About this exercise => Please repeat the lines below, exactly and only, from the one that holds "STEPPER2 pin IN2: SCK -> MI" through the one that holds "BT pin TXD: B15 -> A11".

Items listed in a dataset
»»

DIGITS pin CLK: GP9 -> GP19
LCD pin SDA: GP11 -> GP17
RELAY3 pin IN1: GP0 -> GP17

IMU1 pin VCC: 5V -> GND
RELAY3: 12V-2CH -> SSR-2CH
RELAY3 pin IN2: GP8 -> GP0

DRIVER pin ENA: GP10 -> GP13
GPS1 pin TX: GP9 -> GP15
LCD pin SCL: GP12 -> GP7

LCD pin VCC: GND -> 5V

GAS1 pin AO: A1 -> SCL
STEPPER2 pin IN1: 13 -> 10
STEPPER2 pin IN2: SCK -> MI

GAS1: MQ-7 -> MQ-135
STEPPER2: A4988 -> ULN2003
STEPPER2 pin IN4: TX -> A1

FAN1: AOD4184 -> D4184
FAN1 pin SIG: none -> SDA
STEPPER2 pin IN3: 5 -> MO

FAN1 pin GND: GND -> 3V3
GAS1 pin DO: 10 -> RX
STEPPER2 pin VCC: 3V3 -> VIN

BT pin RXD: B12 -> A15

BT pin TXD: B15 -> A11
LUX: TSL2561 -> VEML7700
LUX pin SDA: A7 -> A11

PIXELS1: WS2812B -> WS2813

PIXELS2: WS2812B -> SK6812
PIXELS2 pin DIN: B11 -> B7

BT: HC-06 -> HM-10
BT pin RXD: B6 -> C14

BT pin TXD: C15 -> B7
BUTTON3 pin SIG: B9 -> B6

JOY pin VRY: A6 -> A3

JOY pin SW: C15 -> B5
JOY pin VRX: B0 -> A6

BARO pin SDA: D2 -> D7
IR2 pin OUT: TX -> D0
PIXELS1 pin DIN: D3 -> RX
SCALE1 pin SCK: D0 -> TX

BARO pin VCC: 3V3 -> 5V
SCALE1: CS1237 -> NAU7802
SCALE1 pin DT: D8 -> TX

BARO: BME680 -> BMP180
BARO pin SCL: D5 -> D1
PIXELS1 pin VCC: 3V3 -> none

««

Exercise response =>
STEPPER2 pin IN2: SCK -> MI

GAS1: MQ-7 -> MQ-135
STEPPER2: A4988 -> ULN2003
STEPPER2 pin IN4: TX -> A1

FAN1: AOD4184 -> D4184
FAN1 pin SIG: none -> SDA
STEPPER2 pin IN3: 5 -> MO

FAN1 pin GND: GND -> 3V3
GAS1 pin DO: 10 -> RX
STEPPER2 pin VCC: 3V3 -> VIN

BT pin RXD: B12 -> A15

BT pin TXD: B15 -> A11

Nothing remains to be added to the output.